Listed entries:
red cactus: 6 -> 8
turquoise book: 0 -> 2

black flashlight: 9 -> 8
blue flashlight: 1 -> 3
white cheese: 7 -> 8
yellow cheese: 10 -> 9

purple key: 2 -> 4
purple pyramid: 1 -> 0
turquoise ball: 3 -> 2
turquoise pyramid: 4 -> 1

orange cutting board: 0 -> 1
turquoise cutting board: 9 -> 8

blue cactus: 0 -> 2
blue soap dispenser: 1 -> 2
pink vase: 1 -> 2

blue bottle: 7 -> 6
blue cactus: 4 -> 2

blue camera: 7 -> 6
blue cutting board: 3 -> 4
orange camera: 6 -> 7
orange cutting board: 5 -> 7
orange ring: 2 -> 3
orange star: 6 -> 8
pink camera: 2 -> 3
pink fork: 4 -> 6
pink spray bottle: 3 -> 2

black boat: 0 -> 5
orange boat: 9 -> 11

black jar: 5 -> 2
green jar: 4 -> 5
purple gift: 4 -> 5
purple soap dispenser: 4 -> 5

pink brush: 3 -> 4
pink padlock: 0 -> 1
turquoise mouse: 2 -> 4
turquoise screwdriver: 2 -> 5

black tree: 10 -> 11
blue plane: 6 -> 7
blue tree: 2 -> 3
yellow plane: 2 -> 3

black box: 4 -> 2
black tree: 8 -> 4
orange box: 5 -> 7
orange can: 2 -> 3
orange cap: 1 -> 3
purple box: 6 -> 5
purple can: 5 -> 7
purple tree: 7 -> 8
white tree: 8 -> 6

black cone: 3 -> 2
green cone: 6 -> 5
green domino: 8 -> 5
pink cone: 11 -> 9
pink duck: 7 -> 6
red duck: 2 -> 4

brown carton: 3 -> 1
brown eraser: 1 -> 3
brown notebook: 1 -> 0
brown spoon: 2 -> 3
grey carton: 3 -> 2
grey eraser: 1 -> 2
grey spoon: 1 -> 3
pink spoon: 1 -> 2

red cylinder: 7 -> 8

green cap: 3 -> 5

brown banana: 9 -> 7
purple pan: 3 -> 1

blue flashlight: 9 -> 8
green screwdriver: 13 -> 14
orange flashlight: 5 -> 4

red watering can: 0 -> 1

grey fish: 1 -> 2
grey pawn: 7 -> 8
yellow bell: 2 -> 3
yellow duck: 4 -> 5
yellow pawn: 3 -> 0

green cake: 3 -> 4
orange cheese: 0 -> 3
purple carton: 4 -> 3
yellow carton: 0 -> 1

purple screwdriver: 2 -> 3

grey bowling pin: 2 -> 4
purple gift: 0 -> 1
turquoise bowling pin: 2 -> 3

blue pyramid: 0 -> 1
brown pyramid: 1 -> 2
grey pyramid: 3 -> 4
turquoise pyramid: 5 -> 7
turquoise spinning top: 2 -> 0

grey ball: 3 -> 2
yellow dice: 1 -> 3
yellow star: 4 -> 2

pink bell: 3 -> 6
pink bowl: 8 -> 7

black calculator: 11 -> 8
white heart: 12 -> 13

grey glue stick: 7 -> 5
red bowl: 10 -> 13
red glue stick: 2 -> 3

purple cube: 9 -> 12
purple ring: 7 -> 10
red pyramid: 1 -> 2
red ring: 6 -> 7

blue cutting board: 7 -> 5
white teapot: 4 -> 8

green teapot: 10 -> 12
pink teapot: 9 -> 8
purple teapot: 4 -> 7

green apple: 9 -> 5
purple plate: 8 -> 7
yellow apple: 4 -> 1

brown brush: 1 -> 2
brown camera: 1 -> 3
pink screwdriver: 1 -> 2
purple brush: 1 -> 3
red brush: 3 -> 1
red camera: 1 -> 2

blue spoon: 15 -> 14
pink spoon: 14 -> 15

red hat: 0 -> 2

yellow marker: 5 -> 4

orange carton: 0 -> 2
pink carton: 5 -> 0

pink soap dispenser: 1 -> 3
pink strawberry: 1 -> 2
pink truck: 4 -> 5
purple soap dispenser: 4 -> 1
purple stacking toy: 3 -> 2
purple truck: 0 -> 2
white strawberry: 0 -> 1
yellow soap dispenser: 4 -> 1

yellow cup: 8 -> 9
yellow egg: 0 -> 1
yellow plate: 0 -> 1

Directions:
The records are to be repeated in full, exactly as they stand.

Solution to this task:
red cactus: 6 -> 8
turquoise book: 0 -> 2

black flashlight: 9 -> 8
blue flashlight: 1 -> 3
white cheese: 7 -> 8
yellow cheese: 10 -> 9

purple key: 2 -> 4
purple pyramid: 1 -> 0
turquoise ball: 3 -> 2
turquoise pyramid: 4 -> 1

orange cutting board: 0 -> 1
turquoise cutting board: 9 -> 8

blue cactus: 0 -> 2
blue soap dispenser: 1 -> 2
pink vase: 1 -> 2

blue bottle: 7 -> 6
blue cactus: 4 -> 2

blue camera: 7 -> 6
blue cutting board: 3 -> 4
orange camera: 6 -> 7
orange cutting board: 5 -> 7
orange ring: 2 -> 3
orange star: 6 -> 8
pink camera: 2 -> 3
pink fork: 4 -> 6
pink spray bottle: 3 -> 2

black boat: 0 -> 5
orange boat: 9 -> 11

black jar: 5 -> 2
green jar: 4 -> 5
purple gift: 4 -> 5
purple soap dispenser: 4 -> 5

pink brush: 3 -> 4
pink padlock: 0 -> 1
turquoise mouse: 2 -> 4
turquoise screwdriver: 2 -> 5

black tree: 10 -> 11
blue plane: 6 -> 7
blue tree: 2 -> 3
yellow plane: 2 -> 3

black box: 4 -> 2
black tree: 8 -> 4
orange box: 5 -> 7
orange can: 2 -> 3
orange cap: 1 -> 3
purple box: 6 -> 5
purple can: 5 -> 7
purple tree: 7 -> 8
white tree: 8 -> 6

black cone: 3 -> 2
green cone: 6 -> 5
green domino: 8 -> 5
pink cone: 11 -> 9
pink duck: 7 -> 6
red duck: 2 -> 4

brown carton: 3 -> 1
brown eraser: 1 -> 3
brown notebook: 1 -> 0
brown spoon: 2 -> 3
grey carton: 3 -> 2
grey eraser: 1 -> 2
grey spoon: 1 -> 3
pink spoon: 1 -> 2

red cylinder: 7 -> 8

green cap: 3 -> 5

brown banana: 9 -> 7
purple pan: 3 -> 1

blue flashlight: 9 -> 8
green screwdriver: 13 -> 14
orange flashlight: 5 -> 4

red watering can: 0 -> 1

grey fish: 1 -> 2
grey pawn: 7 -> 8
yellow bell: 2 -> 3
yellow duck: 4 -> 5
yellow pawn: 3 -> 0

green cake: 3 -> 4
orange cheese: 0 -> 3
purple carton: 4 -> 3
yellow carton: 0 -> 1

purple screwdriver: 2 -> 3

grey bowling pin: 2 -> 4
purple gift: 0 -> 1
turquoise bowling pin: 2 -> 3

blue pyramid: 0 -> 1
brown pyramid: 1 -> 2
grey pyramid: 3 -> 4
turquoise pyramid: 5 -> 7
turquoise spinning top: 2 -> 0

grey ball: 3 -> 2
yellow dice: 1 -> 3
yellow star: 4 -> 2

pink bell: 3 -> 6
pink bowl: 8 -> 7

black calculator: 11 -> 8
white heart: 12 -> 13

grey glue stick: 7 -> 5
red bowl: 10 -> 13
red glue stick: 2 -> 3

purple cube: 9 -> 12
purple ring: 7 -> 10
red pyramid: 1 -> 2
red ring: 6 -> 7

blue cutting board: 7 -> 5
white teapot: 4 -> 8

green teapot: 10 -> 12
pink teapot: 9 -> 8
purple teapot: 4 -> 7

green apple: 9 -> 5
purple plate: 8 -> 7
yellow apple: 4 -> 1

brown brush: 1 -> 2
brown camera: 1 -> 3
pink screwdriver: 1 -> 2
purple brush: 1 -> 3
red brush: 3 -> 1
red camera: 1 -> 2

blue spoon: 15 -> 14
pink spoon: 14 -> 15

red hat: 0 -> 2

yellow marker: 5 -> 4

orange carton: 0 -> 2
pink carton: 5 -> 0

pink soap dispenser: 1 -> 3
pink strawberry: 1 -> 2
pink truck: 4 -> 5
purple soap dispenser: 4 -> 1
purple stacking toy: 3 -> 2
purple truck: 0 -> 2
white strawberry: 0 -> 1
yellow soap dispenser: 4 -> 1

yellow cup: 8 -> 9
yellow egg: 0 -> 1
yellow plate: 0 -> 1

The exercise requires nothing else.